§ **Your task**: Word for word, copy the line that contains "[(132,313),(195,282),(171,234),(108,265),(132,313)]" and each line after it in the data below. Pictures stay out of the copy.

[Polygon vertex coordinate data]
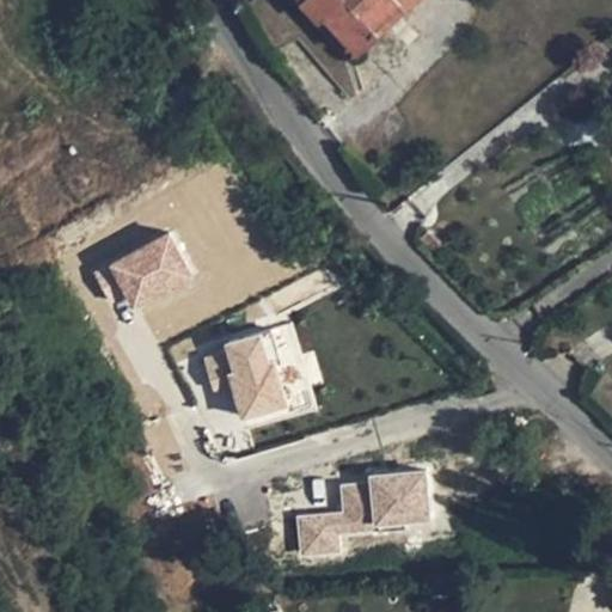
[(303,0),(319,18),(325,12),(357,49),(411,0),(303,0)]
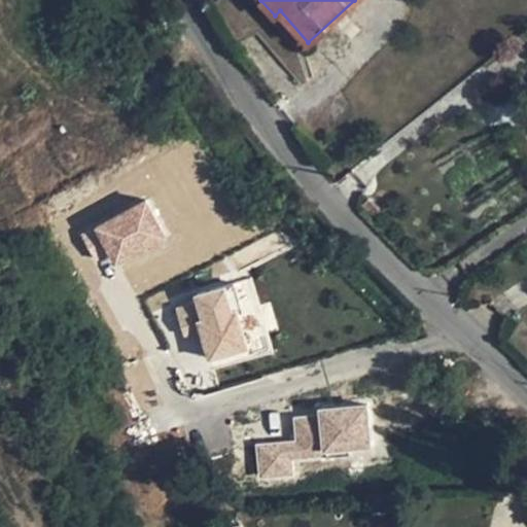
[(367,199),(362,204),(374,216),(380,211),(367,199)]
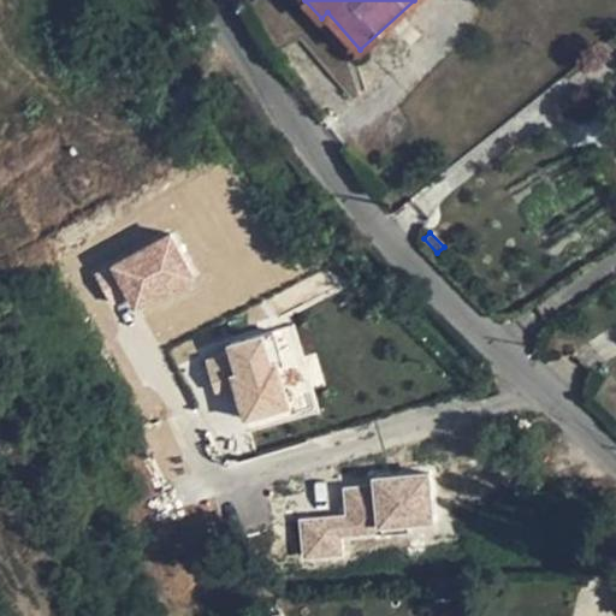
[(132,313),(195,282),(171,234),(108,265),(132,313)]
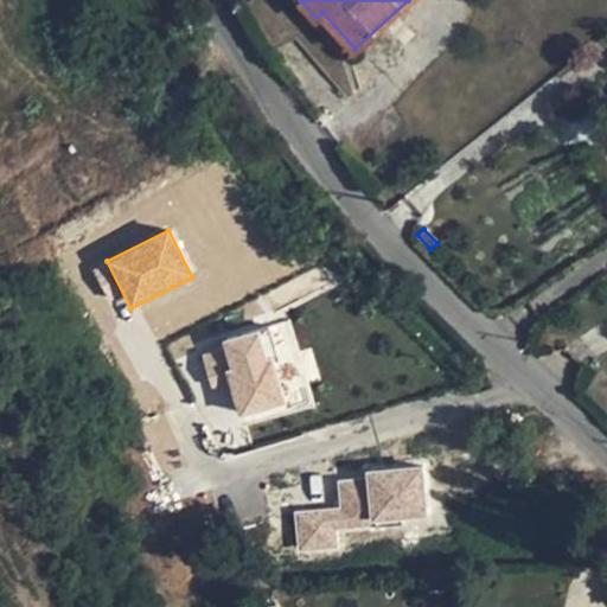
[(270,240),(276,321),(241,336),(243,336),(205,352),(206,389),(225,382),(242,419),(261,410),(279,409),(281,415),(301,414),(320,406),(317,358),(311,345),(302,346),(287,310),(334,289),(333,279),(326,260),(307,261),(296,237),(270,240)]
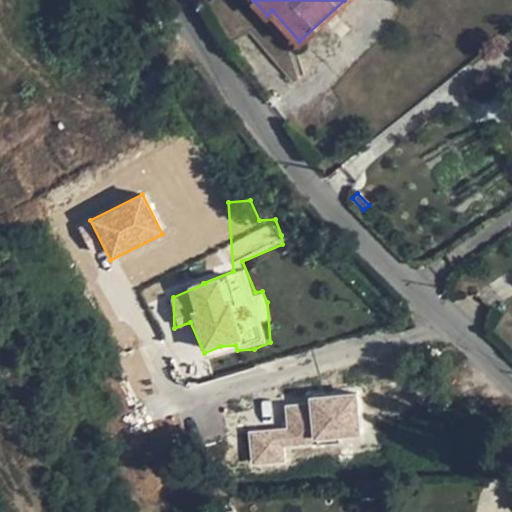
[(359,437),(356,394),(282,401),(285,426),(246,430),(249,465),(287,462),(285,444),(359,437)]
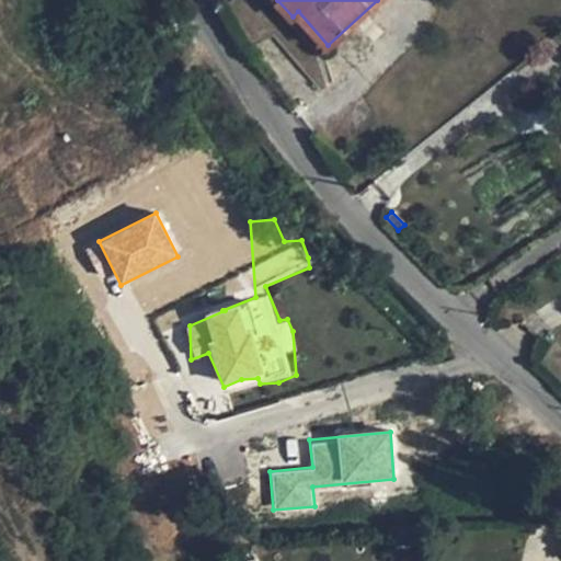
All buildings are outlined.
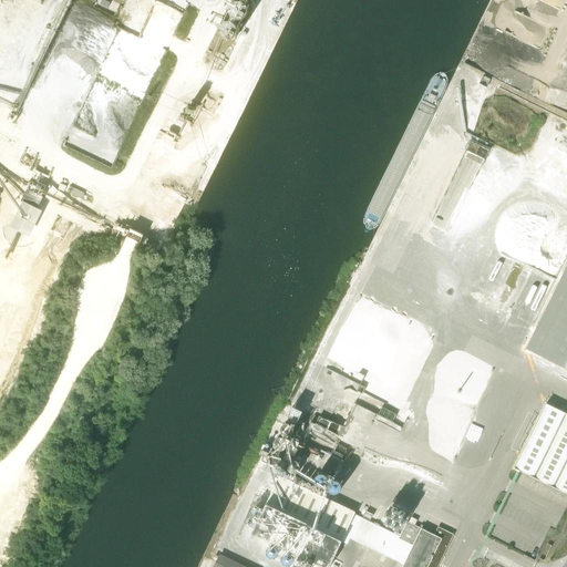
[(248,13),(248,11),(247,8),(246,6),(244,3),(239,2),(237,2),(234,3),(232,6),(230,8),(229,11),(230,13),(230,16),(233,18),(234,19),(237,20),(240,20),(244,19),(246,18),(247,16),(248,13)]
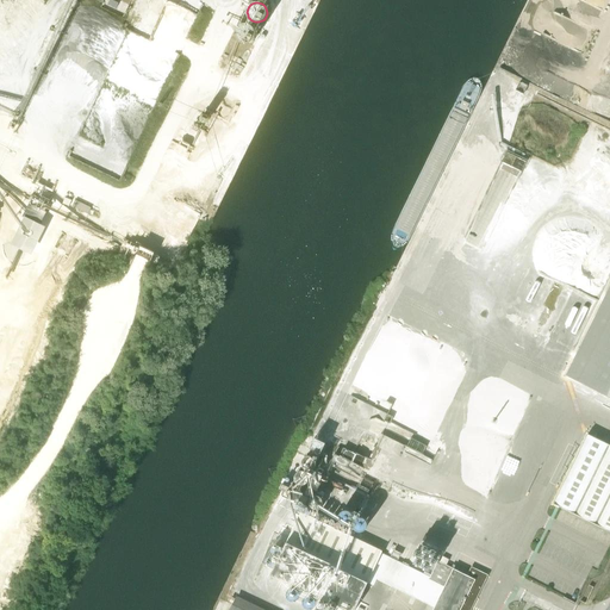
[(30,199),(22,218),(39,226),(48,207),(30,199)]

§ **Output for this exercise**:
[(132,313),(195,282),(171,234),(108,265),(132,313)]
[(270,240),(276,321),(241,336),(243,336),(205,352),(206,389),(225,382),(242,419),(261,410),(279,409),(281,415),(301,414),(320,406),(317,358),(311,345),(302,346),(287,310),(334,289),(333,279),(326,260),(307,261),(296,237),(270,240)]
[(359,437),(356,394),(282,401),(285,426),(246,430),(249,465),(287,462),(285,444),(359,437)]
All buildings are outlined.
[(248,13),(248,11),(247,8),(246,6),(244,3),(239,2),(237,2),(234,3),(232,6),(230,8),(229,11),(230,13),(230,16),(233,18),(234,19),(237,20),(240,20),(244,19),(246,18),(247,16),(248,13)]
[(30,199),(22,218),(39,226),(48,207),(30,199)]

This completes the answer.